*** Block opens ***

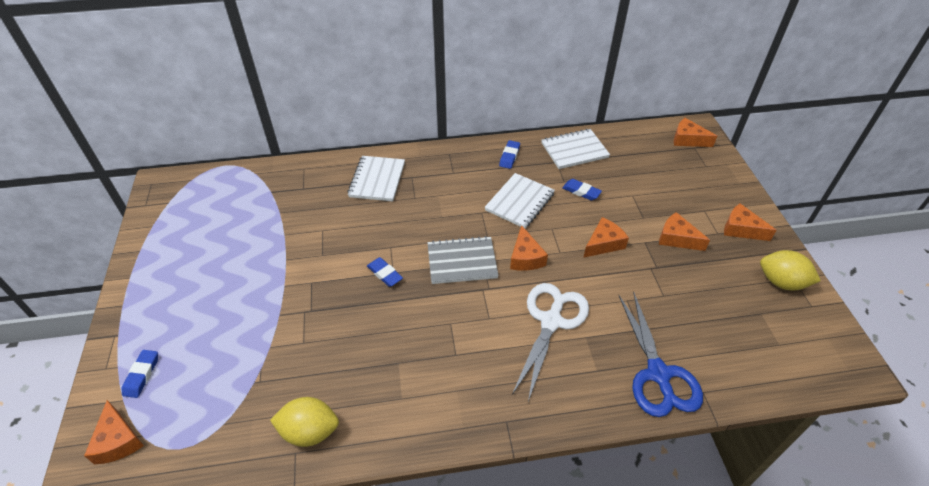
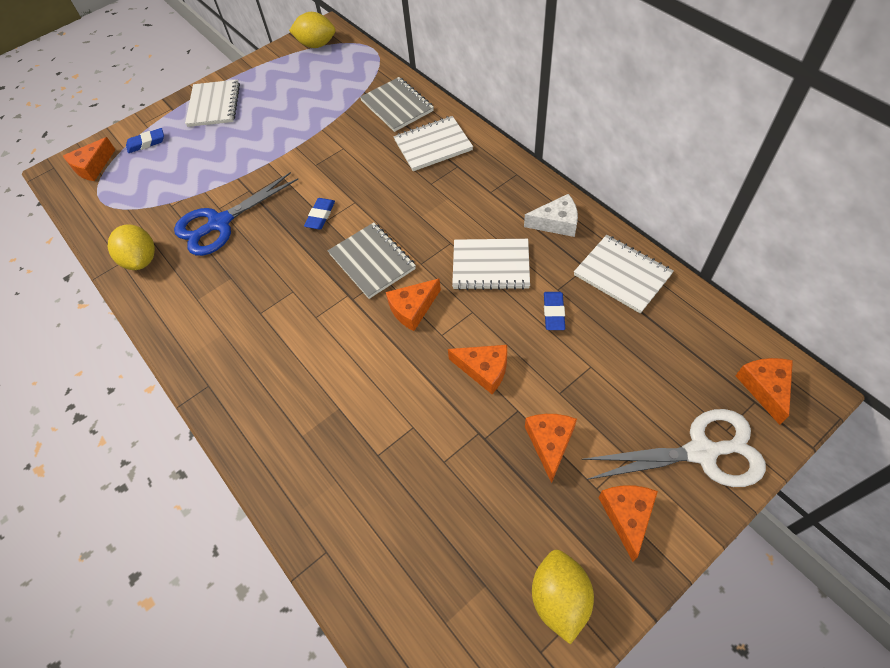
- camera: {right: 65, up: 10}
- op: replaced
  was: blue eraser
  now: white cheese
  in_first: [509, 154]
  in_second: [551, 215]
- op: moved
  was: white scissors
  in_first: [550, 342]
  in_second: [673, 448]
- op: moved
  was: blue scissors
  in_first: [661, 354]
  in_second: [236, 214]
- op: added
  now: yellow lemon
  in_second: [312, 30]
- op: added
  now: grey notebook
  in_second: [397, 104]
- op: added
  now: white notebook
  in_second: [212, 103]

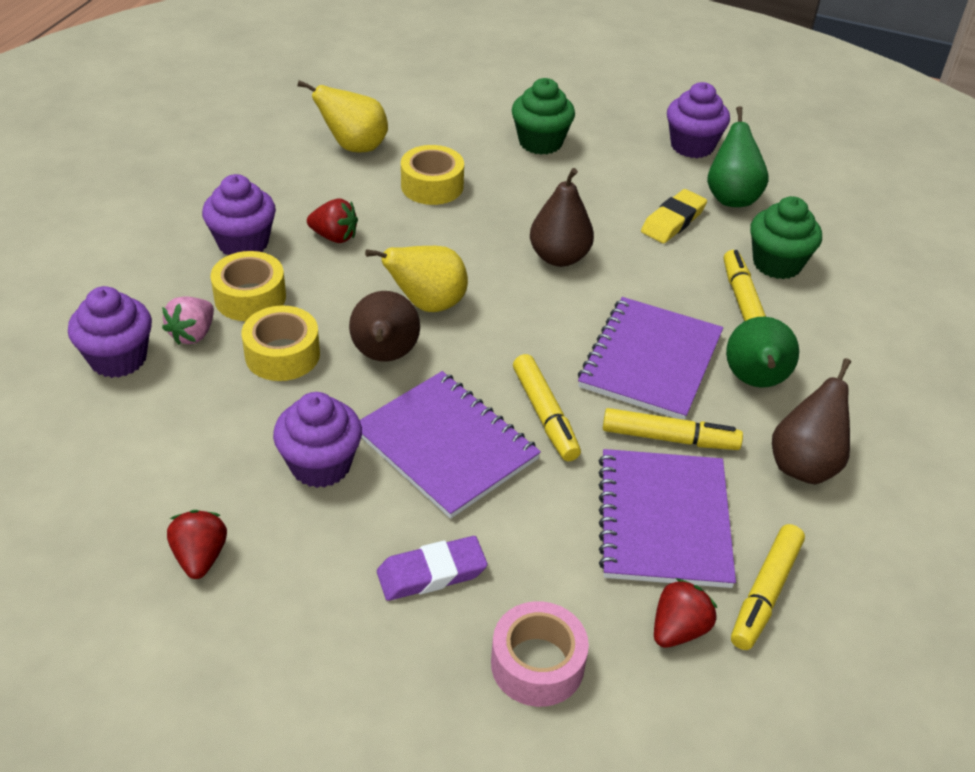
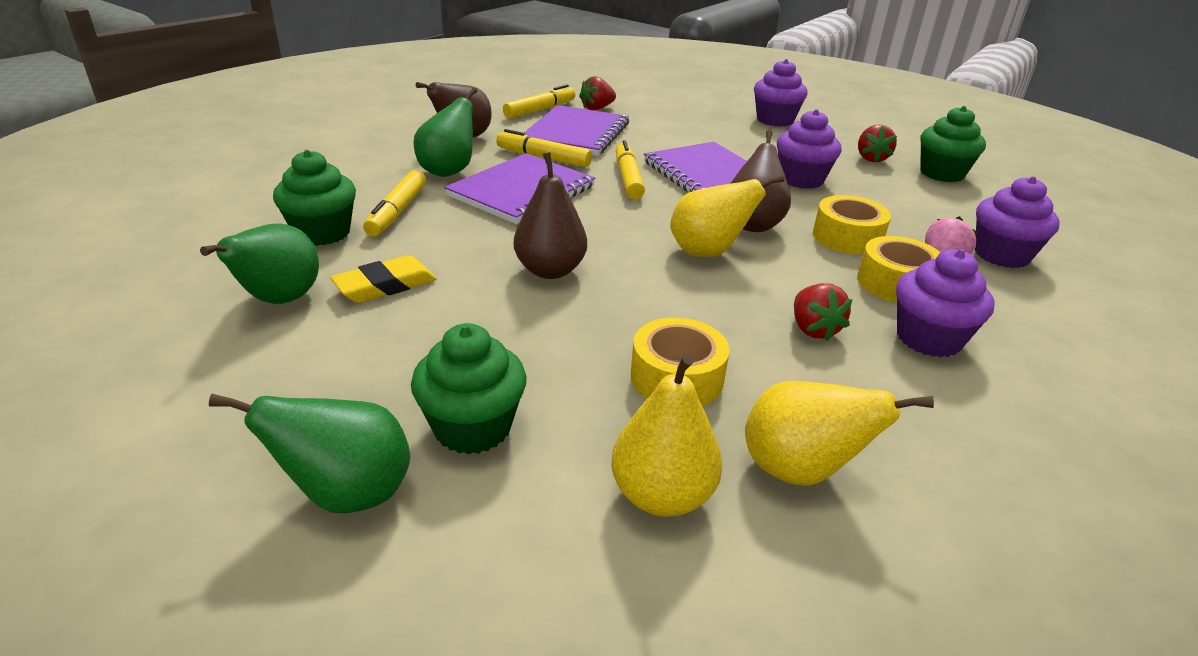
- camera: {right: -165, up: -10}
- op: moved
  was: purple cupcake
  in_first: [698, 120]
  in_second: [781, 93]
- op: turned
  was: red strawberry
  in_first: [332, 220]
  in_second: [823, 312]
  clockwise: -135
- op: removed
  was: purple eraser
  in_first: [432, 568]
- op: removed
  was: pink tape
  in_first: [540, 654]
- op: added
  now: green cupcake
  in_second: [953, 144]
- op: added
  now: yellow pear
  in_second: [666, 435]
- op: added
  now: green pear
  in_second: [309, 453]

*** Block closes ***

# What is needed
If a line falls between the first line of the records above and the line containing "now: white notebook", inclusive, retype it exactly; leave pictures out.

# Result
- camera: {right: 65, up: 10}
- op: replaced
  was: blue eraser
  now: white cheese
  in_first: [509, 154]
  in_second: [551, 215]
- op: moved
  was: white scissors
  in_first: [550, 342]
  in_second: [673, 448]
- op: moved
  was: blue scissors
  in_first: [661, 354]
  in_second: [236, 214]
- op: added
  now: yellow lemon
  in_second: [312, 30]
- op: added
  now: grey notebook
  in_second: [397, 104]
- op: added
  now: white notebook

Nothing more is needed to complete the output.